[WHAT THIS TASK INVOLVES]
Please write out the line containing "Zeltron 2: [1079,541,1119,581]" and each line after it through the end of the data, exactly, and nothing else.

[PROVIDED INFORMATION]
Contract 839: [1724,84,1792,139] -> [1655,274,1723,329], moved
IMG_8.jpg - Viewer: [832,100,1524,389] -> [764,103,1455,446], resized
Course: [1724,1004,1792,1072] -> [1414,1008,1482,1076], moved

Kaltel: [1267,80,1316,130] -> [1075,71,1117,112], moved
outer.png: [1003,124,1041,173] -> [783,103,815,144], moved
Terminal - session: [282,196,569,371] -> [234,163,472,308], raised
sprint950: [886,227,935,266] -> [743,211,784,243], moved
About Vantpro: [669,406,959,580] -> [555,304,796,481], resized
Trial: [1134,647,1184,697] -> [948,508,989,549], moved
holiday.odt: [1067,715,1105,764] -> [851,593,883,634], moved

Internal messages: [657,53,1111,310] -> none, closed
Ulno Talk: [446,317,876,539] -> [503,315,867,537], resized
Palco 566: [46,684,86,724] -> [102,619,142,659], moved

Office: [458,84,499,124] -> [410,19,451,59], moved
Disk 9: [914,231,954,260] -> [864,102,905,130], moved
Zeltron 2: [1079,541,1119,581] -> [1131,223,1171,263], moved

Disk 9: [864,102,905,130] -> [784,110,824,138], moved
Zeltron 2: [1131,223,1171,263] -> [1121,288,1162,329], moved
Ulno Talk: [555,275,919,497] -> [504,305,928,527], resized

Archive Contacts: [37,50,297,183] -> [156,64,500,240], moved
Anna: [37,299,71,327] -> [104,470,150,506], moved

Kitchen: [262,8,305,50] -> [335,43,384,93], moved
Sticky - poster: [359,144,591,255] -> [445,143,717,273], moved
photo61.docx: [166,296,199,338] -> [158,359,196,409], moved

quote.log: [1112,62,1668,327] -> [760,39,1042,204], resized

[ANSWER SECTION]
Zeltron 2: [1079,541,1119,581] -> [1131,223,1171,263], moved

Disk 9: [864,102,905,130] -> [784,110,824,138], moved
Zeltron 2: [1131,223,1171,263] -> [1121,288,1162,329], moved
Ulno Talk: [555,275,919,497] -> [504,305,928,527], resized

Archive Contacts: [37,50,297,183] -> [156,64,500,240], moved
Anna: [37,299,71,327] -> [104,470,150,506], moved

Kitchen: [262,8,305,50] -> [335,43,384,93], moved
Sticky - poster: [359,144,591,255] -> [445,143,717,273], moved
photo61.docx: [166,296,199,338] -> [158,359,196,409], moved

quote.log: [1112,62,1668,327] -> [760,39,1042,204], resized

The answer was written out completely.